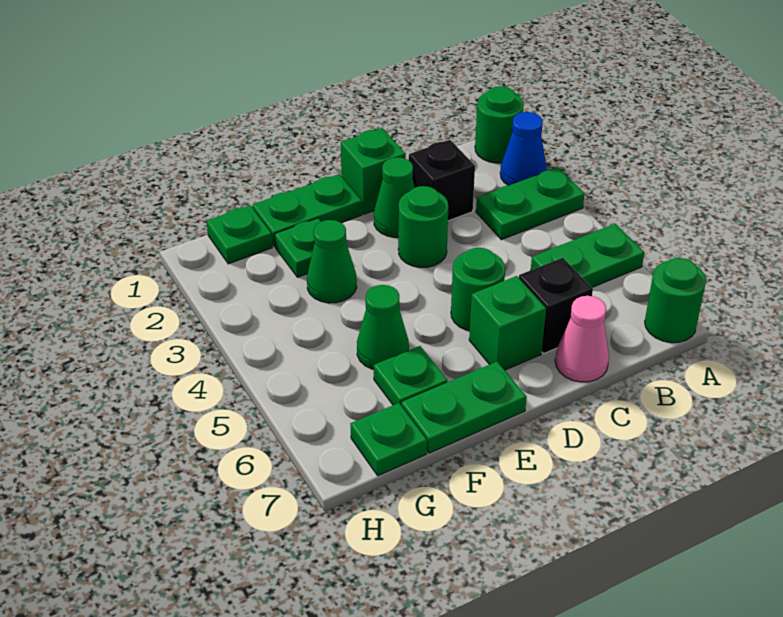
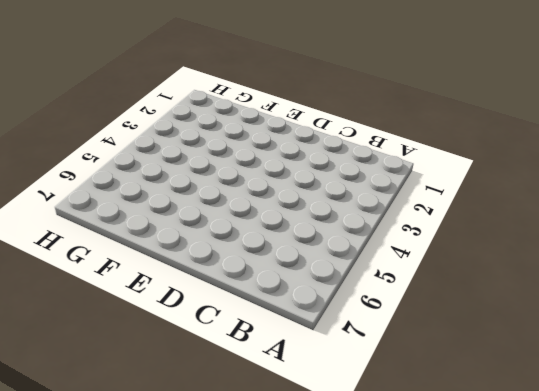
none -> green round brick A1 level 1
none -> blue cone A2 level 1
none -> green plate A3:B3 level 1

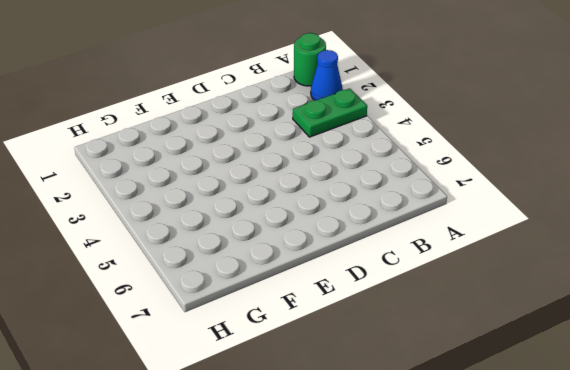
none -> green plate A5:B5 level 1
none -> green round brick A7 level 1
none -> black brick C2 level 1

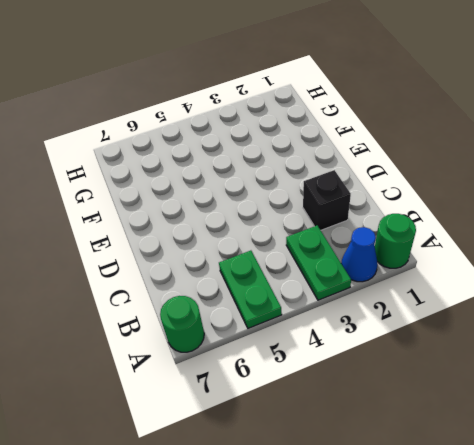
none -> black brick C6 level 1
none -> pink cone C7 level 1
none -> green brick D1 level 1

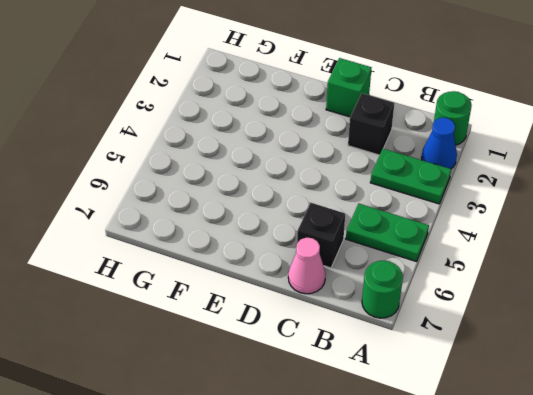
none -> green cone D2 level 1
none -> green round brick D3 level 1
none -> green round brick D5 level 1

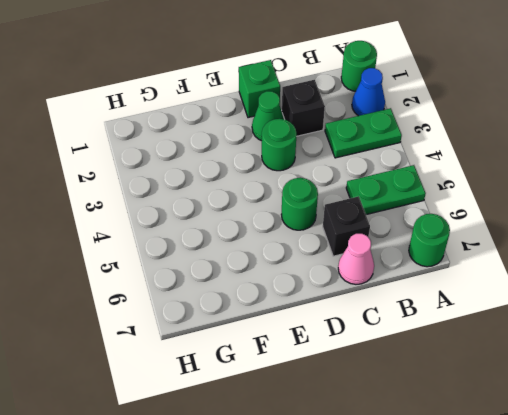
none -> green brick D6 level 1
none -> green plate E1:F1 level 1
none -> green plate E7:F7 level 1

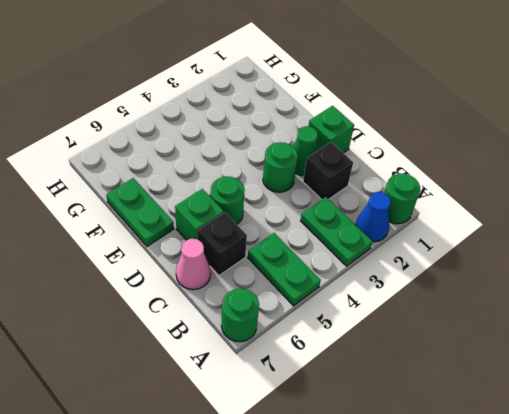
none -> green plate E1:F1 level 1
none -> green plate F2 level 1
none -> green cone F3 level 1

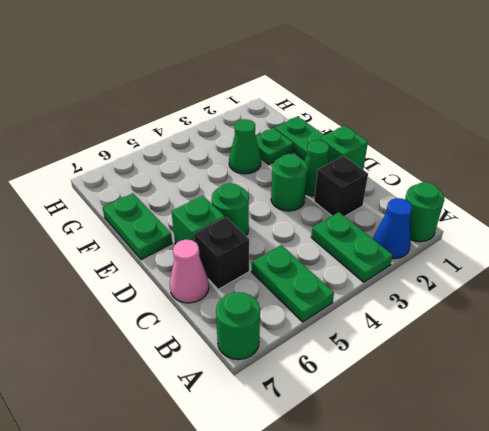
none -> green cone F5 level 1
none -> green plate F6 level 1
none -> green plate G1 level 1

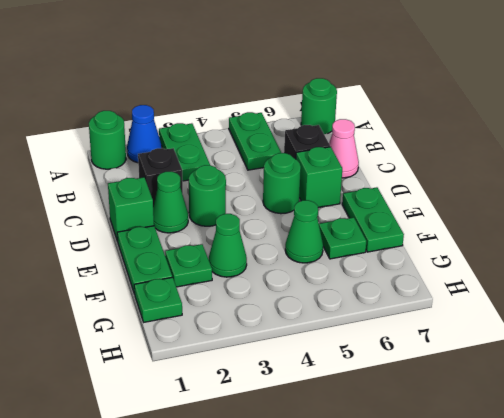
none -> green plate G7 level 1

▶ **What to do**: Give the number of lines in the data that contain the string "cone", and nothing else.

▶ **Worked solution**: 5